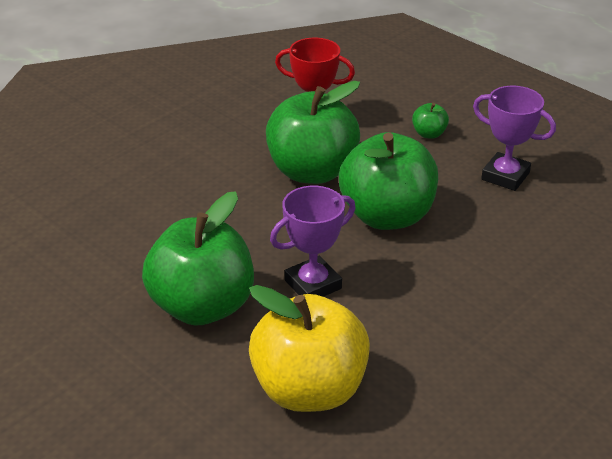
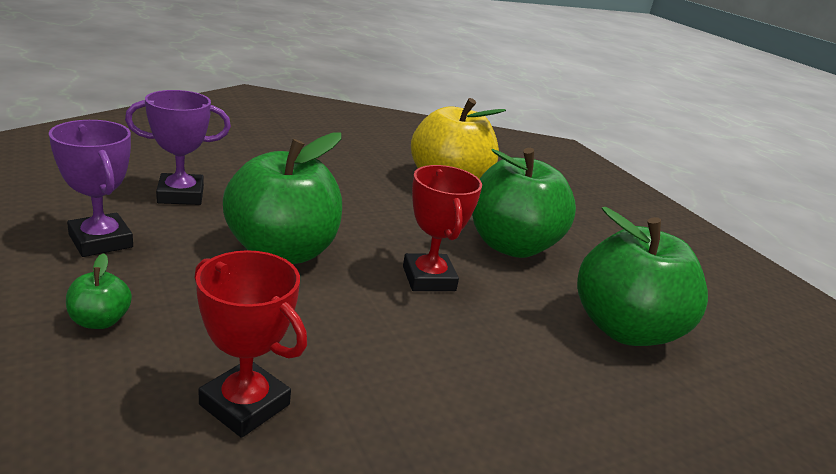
camera: 165 degrees left, 10 degrees down
(262, 236) = (428, 278): none -> red trophy
(312, 171) = (319, 326): green apple -> green apple (624, 329)
(313, 284) = (405, 228): purple trophy -> purple trophy (181, 195)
⁂
▶ [Assignment] Each line of the listing is to be retyped exactly, and its pictures are to be dropped.

▶ [Expected answer]
camera: 165 degrees left, 10 degrees down
(262, 236) = (428, 278): none -> red trophy
(312, 171) = (319, 326): green apple -> green apple (624, 329)
(313, 284) = (405, 228): purple trophy -> purple trophy (181, 195)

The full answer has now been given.